+++ Exercise inputs +++
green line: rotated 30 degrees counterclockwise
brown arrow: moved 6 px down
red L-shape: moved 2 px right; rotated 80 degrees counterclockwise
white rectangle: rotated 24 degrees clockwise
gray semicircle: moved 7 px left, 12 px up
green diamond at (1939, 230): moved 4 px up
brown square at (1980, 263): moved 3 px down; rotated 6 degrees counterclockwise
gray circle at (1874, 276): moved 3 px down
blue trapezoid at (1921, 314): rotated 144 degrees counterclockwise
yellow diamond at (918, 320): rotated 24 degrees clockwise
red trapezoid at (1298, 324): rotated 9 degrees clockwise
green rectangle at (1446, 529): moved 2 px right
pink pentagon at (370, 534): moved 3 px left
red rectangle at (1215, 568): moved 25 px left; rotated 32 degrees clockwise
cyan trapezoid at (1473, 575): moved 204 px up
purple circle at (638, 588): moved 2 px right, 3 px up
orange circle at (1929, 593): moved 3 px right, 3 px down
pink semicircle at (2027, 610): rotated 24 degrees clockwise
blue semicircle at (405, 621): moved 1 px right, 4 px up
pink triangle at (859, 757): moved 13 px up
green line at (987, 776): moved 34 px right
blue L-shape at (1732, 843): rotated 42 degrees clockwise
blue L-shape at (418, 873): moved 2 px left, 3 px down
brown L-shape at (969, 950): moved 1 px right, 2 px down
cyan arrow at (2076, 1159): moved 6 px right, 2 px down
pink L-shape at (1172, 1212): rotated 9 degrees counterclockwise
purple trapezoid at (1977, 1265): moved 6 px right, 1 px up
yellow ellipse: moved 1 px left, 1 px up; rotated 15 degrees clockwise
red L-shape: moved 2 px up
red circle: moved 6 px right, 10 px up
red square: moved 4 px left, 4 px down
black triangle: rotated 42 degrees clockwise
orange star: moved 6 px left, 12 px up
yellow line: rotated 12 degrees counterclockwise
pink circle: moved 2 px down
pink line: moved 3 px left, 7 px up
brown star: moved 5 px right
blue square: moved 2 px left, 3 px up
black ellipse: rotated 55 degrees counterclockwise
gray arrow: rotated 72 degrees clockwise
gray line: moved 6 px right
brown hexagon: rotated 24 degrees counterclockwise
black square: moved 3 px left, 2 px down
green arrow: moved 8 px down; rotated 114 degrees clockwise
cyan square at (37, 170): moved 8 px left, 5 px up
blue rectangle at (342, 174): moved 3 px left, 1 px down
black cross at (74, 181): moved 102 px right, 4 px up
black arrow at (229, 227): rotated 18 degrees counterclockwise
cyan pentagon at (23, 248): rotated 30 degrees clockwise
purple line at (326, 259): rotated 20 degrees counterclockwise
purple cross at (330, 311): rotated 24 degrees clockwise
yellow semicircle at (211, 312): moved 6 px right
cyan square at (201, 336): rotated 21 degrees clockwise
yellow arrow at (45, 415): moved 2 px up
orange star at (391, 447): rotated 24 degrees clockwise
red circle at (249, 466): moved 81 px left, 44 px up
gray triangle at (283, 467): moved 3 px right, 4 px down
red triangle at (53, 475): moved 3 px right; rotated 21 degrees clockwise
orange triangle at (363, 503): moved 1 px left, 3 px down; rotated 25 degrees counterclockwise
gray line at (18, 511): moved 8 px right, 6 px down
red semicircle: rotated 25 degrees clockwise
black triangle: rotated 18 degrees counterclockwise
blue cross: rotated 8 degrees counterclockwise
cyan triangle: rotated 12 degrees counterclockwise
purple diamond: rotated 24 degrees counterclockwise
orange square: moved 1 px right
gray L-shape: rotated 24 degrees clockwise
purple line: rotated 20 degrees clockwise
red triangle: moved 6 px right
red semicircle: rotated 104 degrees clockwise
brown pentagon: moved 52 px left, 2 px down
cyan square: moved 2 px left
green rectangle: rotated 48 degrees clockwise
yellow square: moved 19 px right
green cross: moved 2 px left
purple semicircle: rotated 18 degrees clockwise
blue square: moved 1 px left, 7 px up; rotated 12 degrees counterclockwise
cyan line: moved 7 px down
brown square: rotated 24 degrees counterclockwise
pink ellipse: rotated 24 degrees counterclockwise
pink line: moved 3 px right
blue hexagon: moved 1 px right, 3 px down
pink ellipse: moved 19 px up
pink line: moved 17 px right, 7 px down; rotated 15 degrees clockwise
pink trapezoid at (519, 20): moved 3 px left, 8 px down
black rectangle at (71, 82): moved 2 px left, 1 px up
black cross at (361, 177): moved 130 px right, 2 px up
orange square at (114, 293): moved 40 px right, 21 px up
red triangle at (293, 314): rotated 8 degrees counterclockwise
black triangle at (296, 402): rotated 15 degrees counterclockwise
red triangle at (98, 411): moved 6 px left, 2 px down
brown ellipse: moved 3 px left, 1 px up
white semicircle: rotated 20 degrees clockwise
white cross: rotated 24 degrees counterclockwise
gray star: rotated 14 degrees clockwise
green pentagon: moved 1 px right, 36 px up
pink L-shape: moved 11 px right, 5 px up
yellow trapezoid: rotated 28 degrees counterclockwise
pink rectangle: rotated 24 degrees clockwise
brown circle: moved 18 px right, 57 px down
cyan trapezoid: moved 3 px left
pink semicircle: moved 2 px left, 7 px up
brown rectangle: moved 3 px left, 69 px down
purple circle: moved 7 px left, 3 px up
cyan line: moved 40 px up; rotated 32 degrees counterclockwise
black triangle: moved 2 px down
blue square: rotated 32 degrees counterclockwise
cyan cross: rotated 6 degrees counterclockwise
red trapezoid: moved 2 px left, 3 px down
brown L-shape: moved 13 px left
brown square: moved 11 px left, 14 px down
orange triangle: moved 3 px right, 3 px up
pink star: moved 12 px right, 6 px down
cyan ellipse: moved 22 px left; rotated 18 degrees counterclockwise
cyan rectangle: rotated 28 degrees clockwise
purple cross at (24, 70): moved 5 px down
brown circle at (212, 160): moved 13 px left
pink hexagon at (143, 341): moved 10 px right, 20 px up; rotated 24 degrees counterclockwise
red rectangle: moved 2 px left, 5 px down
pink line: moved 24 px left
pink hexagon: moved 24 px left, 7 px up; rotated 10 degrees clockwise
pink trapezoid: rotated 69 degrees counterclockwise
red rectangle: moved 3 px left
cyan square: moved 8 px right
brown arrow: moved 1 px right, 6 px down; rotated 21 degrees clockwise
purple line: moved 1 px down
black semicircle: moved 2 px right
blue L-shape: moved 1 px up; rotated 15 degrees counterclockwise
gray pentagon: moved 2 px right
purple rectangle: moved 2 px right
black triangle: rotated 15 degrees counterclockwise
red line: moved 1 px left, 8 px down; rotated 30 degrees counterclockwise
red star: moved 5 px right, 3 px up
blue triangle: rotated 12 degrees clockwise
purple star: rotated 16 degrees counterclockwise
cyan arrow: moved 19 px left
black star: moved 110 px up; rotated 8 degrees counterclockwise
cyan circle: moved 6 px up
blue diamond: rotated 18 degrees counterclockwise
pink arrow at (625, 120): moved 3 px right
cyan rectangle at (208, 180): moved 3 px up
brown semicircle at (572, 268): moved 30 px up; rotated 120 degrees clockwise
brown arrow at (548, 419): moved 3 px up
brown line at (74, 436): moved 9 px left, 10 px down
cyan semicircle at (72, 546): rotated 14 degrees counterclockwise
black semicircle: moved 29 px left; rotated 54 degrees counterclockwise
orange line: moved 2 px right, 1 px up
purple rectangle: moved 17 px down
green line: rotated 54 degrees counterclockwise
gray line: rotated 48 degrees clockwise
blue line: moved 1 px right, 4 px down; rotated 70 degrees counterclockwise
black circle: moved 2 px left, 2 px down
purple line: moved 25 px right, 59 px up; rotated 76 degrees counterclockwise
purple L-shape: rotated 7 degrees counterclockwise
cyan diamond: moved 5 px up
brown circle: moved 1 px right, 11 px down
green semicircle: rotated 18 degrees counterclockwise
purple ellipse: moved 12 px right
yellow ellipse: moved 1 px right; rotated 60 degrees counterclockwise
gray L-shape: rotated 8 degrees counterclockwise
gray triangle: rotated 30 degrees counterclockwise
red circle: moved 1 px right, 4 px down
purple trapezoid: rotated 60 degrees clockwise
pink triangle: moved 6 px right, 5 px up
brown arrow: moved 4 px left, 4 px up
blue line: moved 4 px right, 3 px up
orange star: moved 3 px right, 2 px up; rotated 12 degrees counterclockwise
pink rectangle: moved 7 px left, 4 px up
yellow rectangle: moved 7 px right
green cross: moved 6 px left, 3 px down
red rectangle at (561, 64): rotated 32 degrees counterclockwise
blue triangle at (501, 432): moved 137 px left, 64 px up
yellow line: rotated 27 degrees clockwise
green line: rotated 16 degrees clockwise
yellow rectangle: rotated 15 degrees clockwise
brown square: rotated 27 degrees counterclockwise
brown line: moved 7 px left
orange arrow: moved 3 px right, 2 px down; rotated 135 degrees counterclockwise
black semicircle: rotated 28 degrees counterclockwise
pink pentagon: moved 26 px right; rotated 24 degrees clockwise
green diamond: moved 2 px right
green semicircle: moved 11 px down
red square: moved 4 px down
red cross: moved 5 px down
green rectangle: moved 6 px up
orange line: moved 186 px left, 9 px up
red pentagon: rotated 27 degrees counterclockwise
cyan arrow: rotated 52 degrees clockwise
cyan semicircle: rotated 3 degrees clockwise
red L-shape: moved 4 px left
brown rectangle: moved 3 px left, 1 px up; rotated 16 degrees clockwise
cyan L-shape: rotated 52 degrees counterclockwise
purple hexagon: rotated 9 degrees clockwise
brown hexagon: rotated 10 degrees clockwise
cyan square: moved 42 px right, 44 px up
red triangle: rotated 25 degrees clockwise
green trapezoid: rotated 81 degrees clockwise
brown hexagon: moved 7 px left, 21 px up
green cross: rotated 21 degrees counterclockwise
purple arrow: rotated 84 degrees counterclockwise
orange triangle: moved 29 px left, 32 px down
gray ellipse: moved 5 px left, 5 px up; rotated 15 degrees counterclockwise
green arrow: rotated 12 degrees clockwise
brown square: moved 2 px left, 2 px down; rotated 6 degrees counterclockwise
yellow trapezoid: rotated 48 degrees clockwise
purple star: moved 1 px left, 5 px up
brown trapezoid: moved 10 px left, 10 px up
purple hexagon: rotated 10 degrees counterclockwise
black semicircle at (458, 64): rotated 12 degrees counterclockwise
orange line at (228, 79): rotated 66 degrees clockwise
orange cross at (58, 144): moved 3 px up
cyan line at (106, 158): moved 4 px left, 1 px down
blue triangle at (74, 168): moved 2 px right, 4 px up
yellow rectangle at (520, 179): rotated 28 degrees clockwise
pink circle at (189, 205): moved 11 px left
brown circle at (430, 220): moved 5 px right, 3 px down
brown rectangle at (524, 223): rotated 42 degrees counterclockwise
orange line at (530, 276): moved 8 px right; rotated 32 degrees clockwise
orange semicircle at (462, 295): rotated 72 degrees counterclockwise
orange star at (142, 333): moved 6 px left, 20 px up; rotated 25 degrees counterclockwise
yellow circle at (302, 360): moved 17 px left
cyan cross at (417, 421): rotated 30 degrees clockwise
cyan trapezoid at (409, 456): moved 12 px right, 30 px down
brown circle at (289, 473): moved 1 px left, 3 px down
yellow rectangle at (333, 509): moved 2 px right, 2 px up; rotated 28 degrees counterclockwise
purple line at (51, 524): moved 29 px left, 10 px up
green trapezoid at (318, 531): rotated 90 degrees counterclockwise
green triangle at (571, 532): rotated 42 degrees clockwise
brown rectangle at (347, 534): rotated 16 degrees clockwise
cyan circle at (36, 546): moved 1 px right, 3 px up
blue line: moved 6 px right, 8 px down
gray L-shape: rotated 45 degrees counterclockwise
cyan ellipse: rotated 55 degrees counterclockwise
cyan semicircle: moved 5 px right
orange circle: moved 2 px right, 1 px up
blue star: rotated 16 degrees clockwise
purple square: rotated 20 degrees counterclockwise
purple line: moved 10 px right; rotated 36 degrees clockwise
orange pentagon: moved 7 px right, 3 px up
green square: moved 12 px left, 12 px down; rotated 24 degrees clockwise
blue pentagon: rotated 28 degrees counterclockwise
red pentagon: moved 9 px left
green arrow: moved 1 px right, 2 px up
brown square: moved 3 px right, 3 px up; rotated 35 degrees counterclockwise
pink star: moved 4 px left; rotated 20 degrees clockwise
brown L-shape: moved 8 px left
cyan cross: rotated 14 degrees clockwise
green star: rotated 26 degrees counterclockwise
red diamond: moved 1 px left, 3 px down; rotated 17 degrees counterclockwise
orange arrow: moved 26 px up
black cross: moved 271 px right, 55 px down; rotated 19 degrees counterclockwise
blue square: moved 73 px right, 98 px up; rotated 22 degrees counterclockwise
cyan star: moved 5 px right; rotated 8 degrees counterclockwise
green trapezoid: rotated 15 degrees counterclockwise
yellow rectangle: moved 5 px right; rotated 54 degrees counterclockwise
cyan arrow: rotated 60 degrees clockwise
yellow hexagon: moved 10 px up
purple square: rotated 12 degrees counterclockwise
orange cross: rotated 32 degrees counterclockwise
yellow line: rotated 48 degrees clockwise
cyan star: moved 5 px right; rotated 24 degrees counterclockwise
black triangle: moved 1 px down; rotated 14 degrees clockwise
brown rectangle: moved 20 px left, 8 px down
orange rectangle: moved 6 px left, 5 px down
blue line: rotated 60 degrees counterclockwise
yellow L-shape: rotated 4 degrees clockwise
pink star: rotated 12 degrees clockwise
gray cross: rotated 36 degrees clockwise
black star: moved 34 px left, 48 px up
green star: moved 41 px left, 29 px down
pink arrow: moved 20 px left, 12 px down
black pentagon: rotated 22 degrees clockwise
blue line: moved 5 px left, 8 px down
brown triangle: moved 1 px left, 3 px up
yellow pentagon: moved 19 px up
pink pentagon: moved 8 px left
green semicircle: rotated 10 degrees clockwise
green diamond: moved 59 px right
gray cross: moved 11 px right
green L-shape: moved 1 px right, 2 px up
+++
Exercise instructions: Present the lines from the first one through the line containing "black square: moved 3 px left, 2 px down", both included, as a numbered list, leaving out any blank lines.

Task answer:
1. green line: rotated 30 degrees counterclockwise
2. brown arrow: moved 6 px down
3. red L-shape: moved 2 px right; rotated 80 degrees counterclockwise
4. white rectangle: rotated 24 degrees clockwise
5. gray semicircle: moved 7 px left, 12 px up
6. green diamond at (1939, 230): moved 4 px up
7. brown square at (1980, 263): moved 3 px down; rotated 6 degrees counterclockwise
8. gray circle at (1874, 276): moved 3 px down
9. blue trapezoid at (1921, 314): rotated 144 degrees counterclockwise
10. yellow diamond at (918, 320): rotated 24 degrees clockwise
11. red trapezoid at (1298, 324): rotated 9 degrees clockwise
12. green rectangle at (1446, 529): moved 2 px right
13. pink pentagon at (370, 534): moved 3 px left
14. red rectangle at (1215, 568): moved 25 px left; rotated 32 degrees clockwise
15. cyan trapezoid at (1473, 575): moved 204 px up
16. purple circle at (638, 588): moved 2 px right, 3 px up
17. orange circle at (1929, 593): moved 3 px right, 3 px down
18. pink semicircle at (2027, 610): rotated 24 degrees clockwise
19. blue semicircle at (405, 621): moved 1 px right, 4 px up
20. pink triangle at (859, 757): moved 13 px up
21. green line at (987, 776): moved 34 px right
22. blue L-shape at (1732, 843): rotated 42 degrees clockwise
23. blue L-shape at (418, 873): moved 2 px left, 3 px down
24. brown L-shape at (969, 950): moved 1 px right, 2 px down
25. cyan arrow at (2076, 1159): moved 6 px right, 2 px down
26. pink L-shape at (1172, 1212): rotated 9 degrees counterclockwise
27. purple trapezoid at (1977, 1265): moved 6 px right, 1 px up
28. yellow ellipse: moved 1 px left, 1 px up; rotated 15 degrees clockwise
29. red L-shape: moved 2 px up
30. red circle: moved 6 px right, 10 px up
31. red square: moved 4 px left, 4 px down
32. black triangle: rotated 42 degrees clockwise
33. orange star: moved 6 px left, 12 px up
34. yellow line: rotated 12 degrees counterclockwise
35. pink circle: moved 2 px down
36. pink line: moved 3 px left, 7 px up
37. brown star: moved 5 px right
38. blue square: moved 2 px left, 3 px up
39. black ellipse: rotated 55 degrees counterclockwise
40. gray arrow: rotated 72 degrees clockwise
41. gray line: moved 6 px right
42. brown hexagon: rotated 24 degrees counterclockwise
43. black square: moved 3 px left, 2 px down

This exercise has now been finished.